**Directions for this task**
Search the listing below for the string "degrees", then copy every line it appears in.

--- Data extract ---

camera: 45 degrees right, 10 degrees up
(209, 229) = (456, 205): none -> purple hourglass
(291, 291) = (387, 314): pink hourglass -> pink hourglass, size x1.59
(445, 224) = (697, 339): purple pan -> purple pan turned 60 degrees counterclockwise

---

**Exercise solution**
camera: 45 degrees right, 10 degrees up
(445, 224) = (697, 339): purple pan -> purple pan turned 60 degrees counterclockwise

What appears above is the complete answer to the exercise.